◆ DATA:
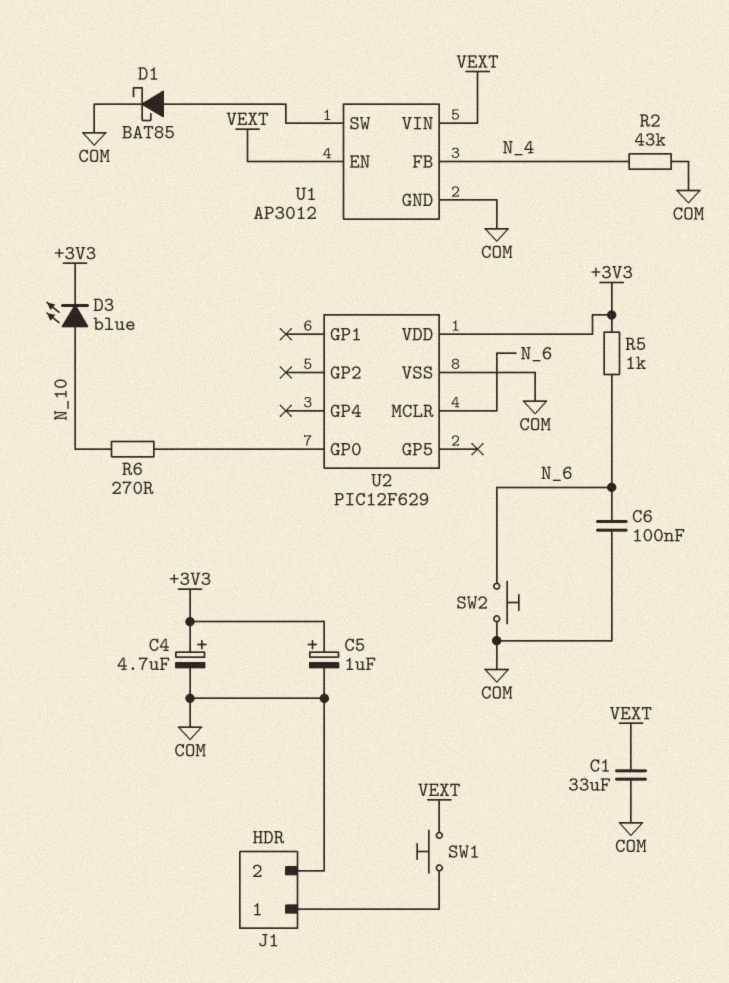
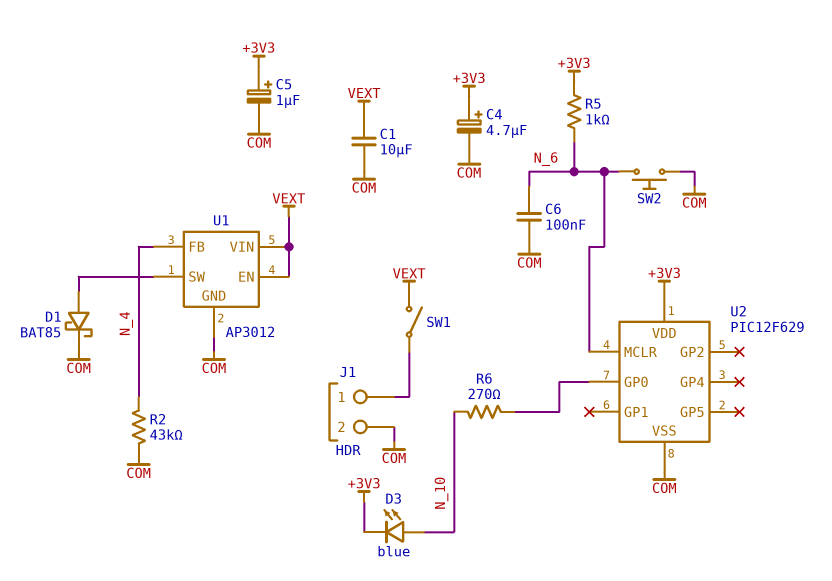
C1: 33uF (COM, VEXT) -> 10uF (COM, VEXT)
SW1: button (J1/1, VEXT) -> switch (J1/1, VEXT)

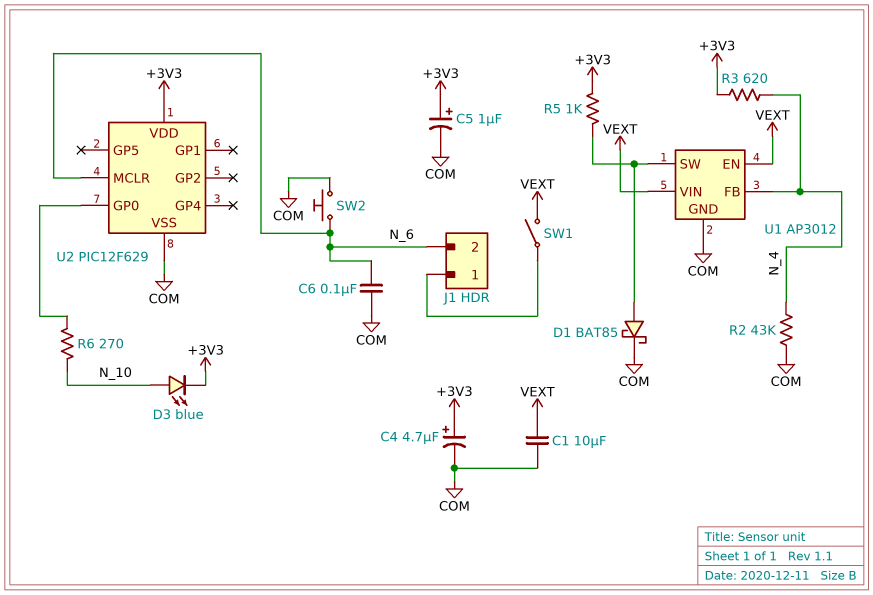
J1 pin 2: COM -> N_6
R3: none -> 620 (+3V3, N_4)
R5: 1k (+3V3, N_6) -> 1k (+3V3, U1/SW)

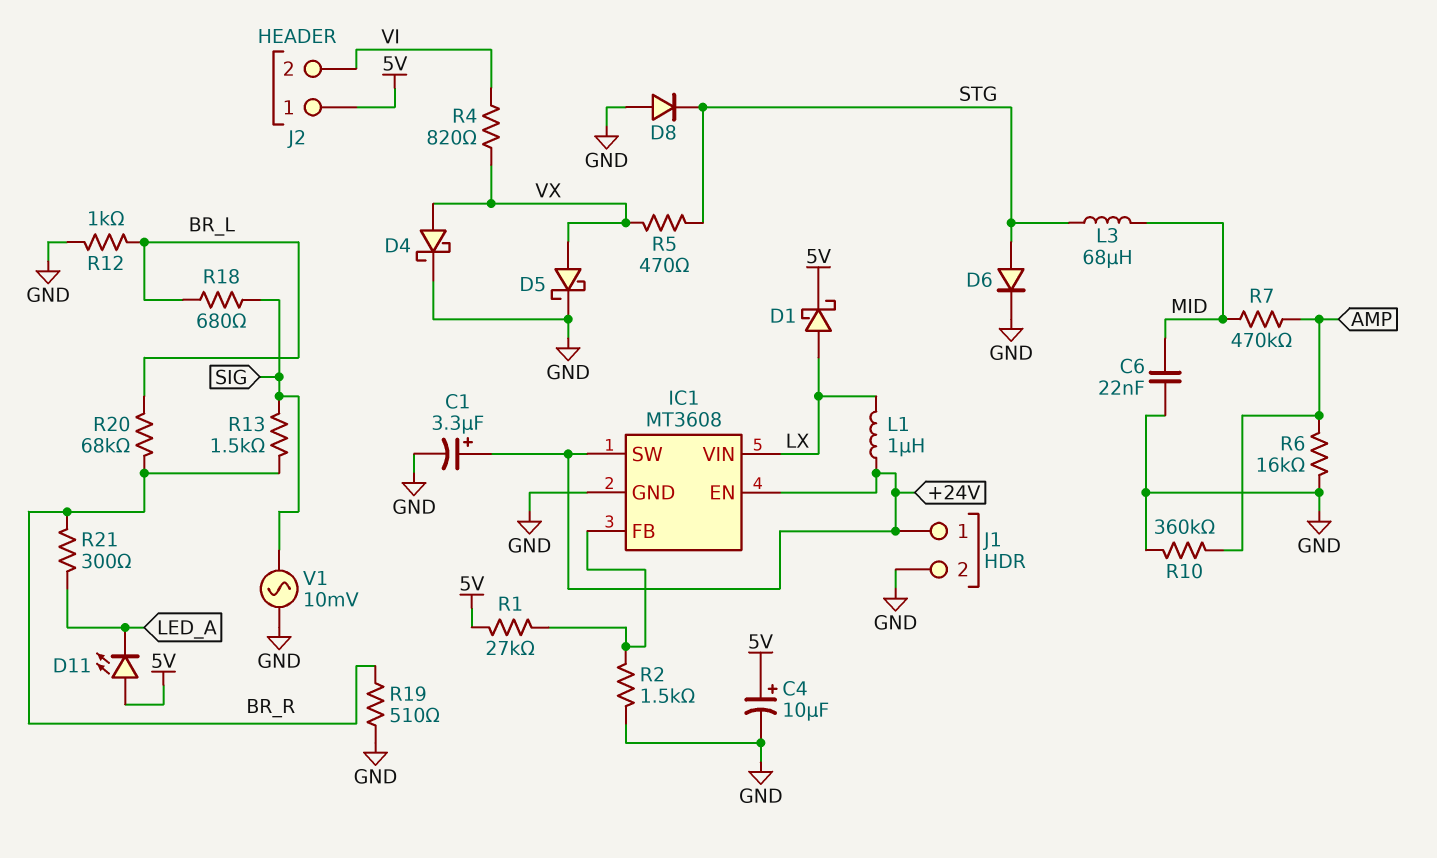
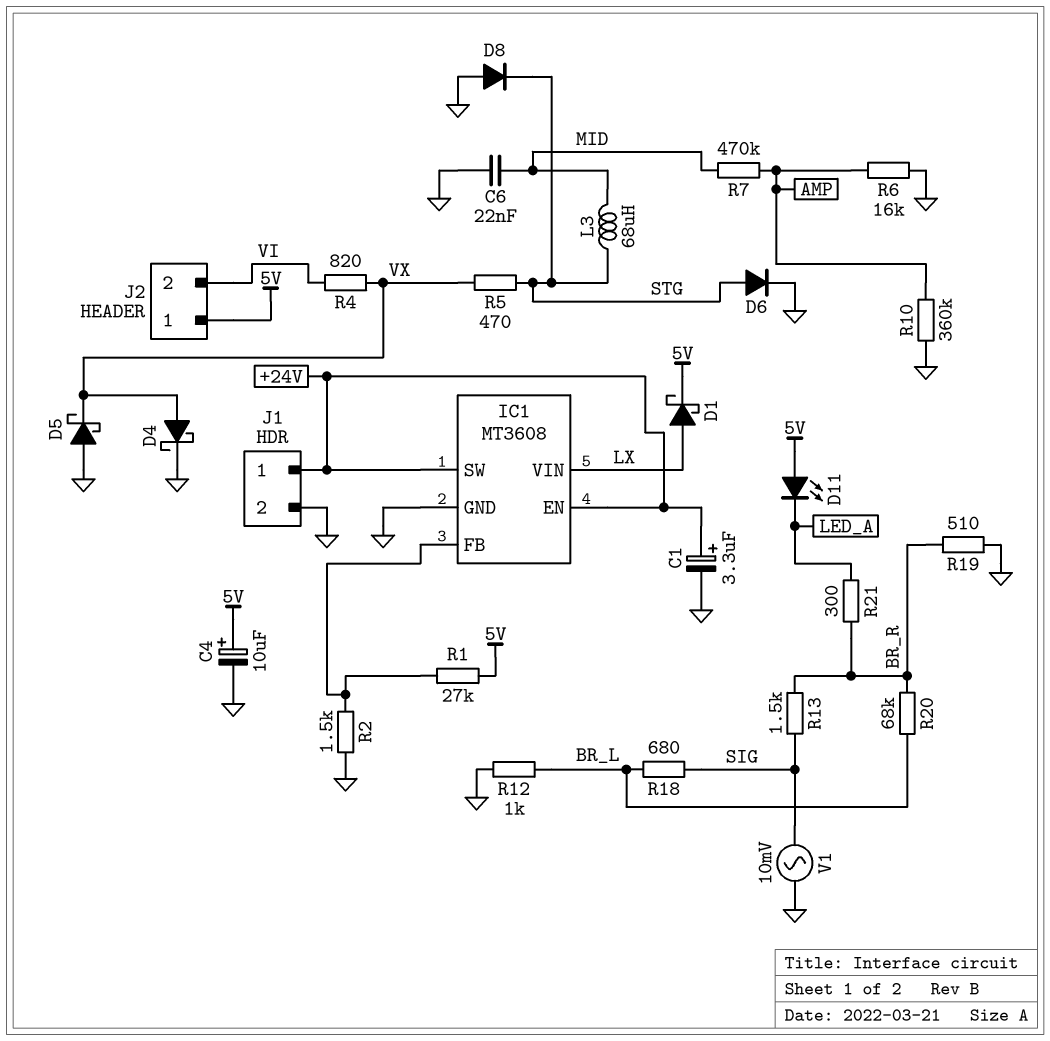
D5: schottky (A VX, K GND) -> schottky (A GND, K VX)
L1: 1uH (+24V, LX) -> none

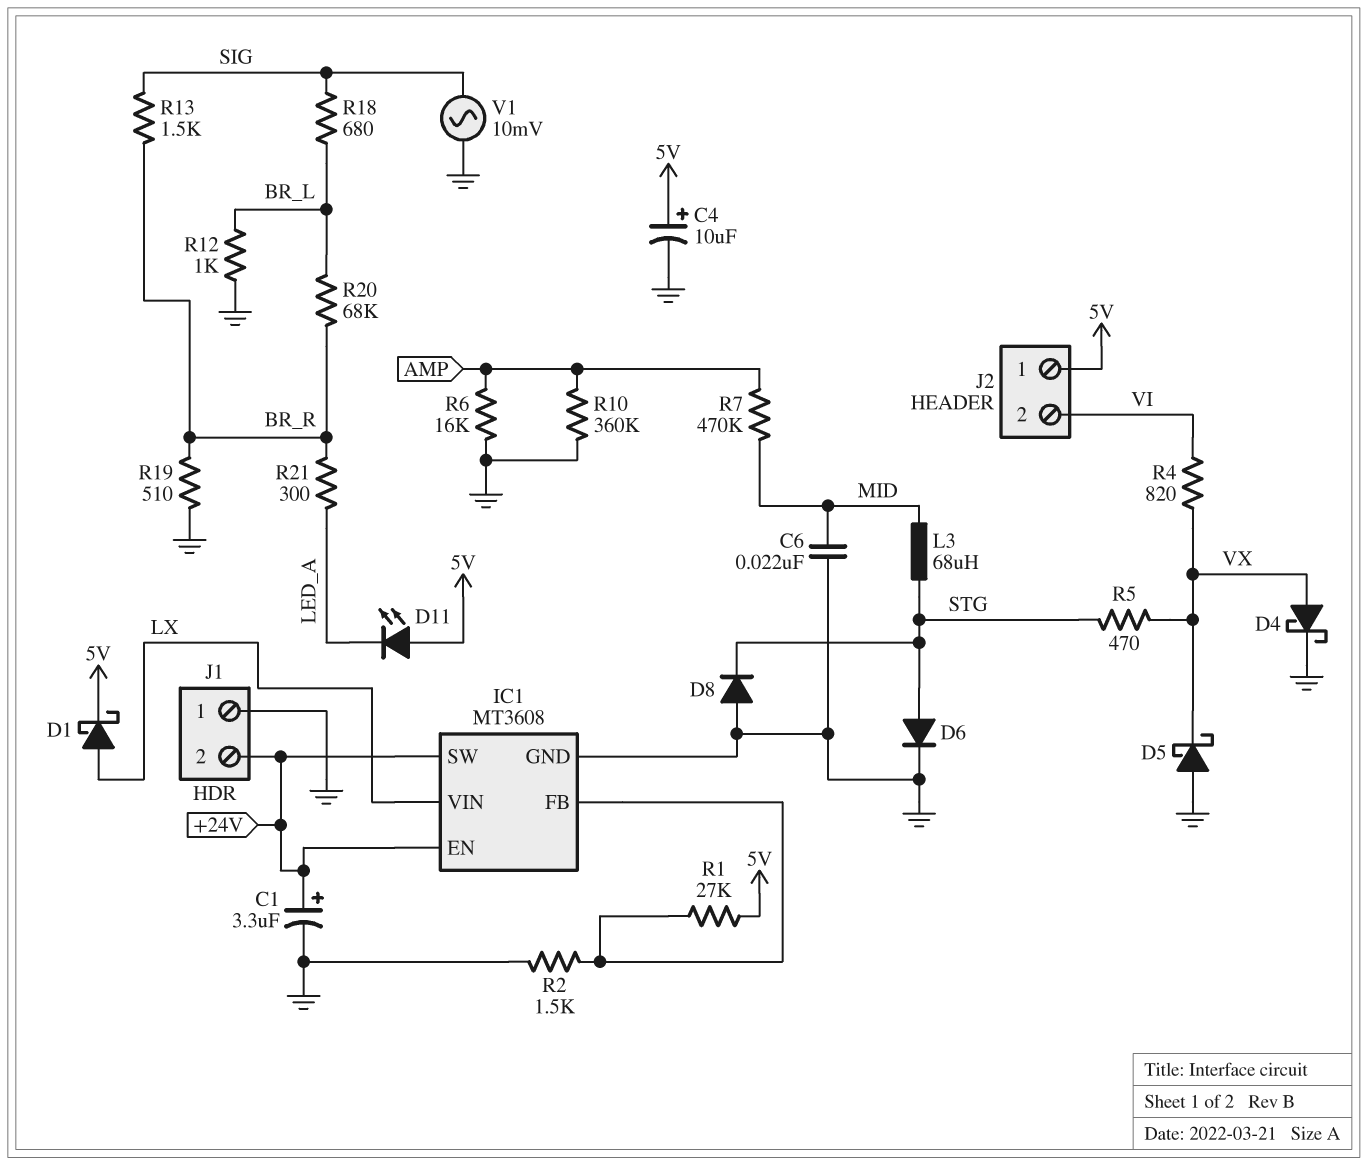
J1 pin 1: +24V -> GND
J1 pin 2: GND -> +24V

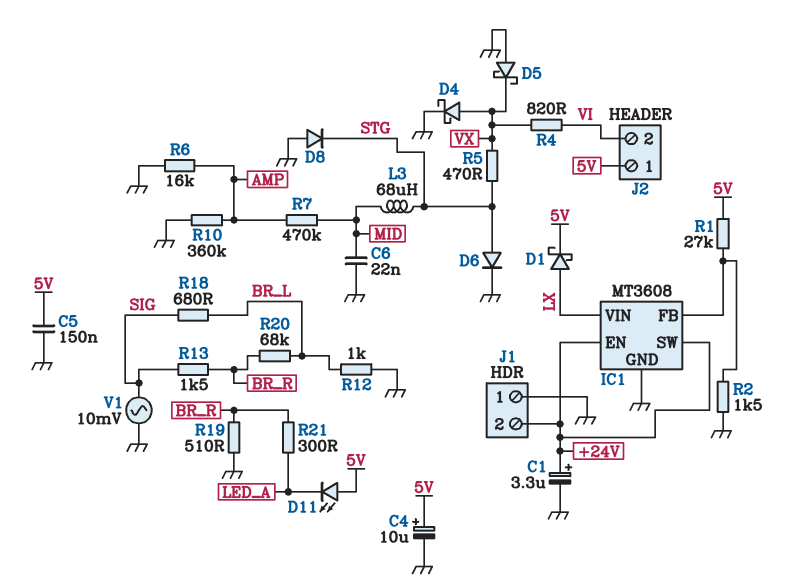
C5: none -> 150nF (5V, GND)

◆ TRY IT:
The answer must consist solely of the lines from the one with "J1 pin 1: +24V -> GND" through the final line of the data, each reproduced exactly and with pictures omitted.

◆ RESPONSE TO THIS TASK:
J1 pin 1: +24V -> GND
J1 pin 2: GND -> +24V

C5: none -> 150nF (5V, GND)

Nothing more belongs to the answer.